**Aim of the task**
Could you say how many lines in the entries contain the string "none"? Give only that number.

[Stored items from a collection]
____________

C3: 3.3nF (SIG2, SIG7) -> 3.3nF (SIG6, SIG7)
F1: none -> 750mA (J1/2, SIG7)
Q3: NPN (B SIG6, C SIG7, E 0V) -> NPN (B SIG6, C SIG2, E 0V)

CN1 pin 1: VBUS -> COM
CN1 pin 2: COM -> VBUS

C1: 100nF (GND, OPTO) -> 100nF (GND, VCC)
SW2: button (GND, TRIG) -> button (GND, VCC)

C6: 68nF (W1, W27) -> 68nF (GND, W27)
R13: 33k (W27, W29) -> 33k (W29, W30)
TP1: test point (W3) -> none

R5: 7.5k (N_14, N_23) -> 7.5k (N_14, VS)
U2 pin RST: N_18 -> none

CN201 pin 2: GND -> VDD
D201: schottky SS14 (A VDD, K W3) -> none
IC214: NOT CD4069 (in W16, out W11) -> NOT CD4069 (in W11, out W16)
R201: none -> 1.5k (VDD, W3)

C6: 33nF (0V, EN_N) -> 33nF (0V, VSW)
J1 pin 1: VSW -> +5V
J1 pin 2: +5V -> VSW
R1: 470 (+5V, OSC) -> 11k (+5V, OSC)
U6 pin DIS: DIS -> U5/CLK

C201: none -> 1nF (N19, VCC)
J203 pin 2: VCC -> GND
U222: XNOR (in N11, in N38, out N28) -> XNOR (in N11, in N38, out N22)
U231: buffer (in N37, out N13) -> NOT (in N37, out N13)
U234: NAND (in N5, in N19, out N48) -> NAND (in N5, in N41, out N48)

____________

**Response area**
6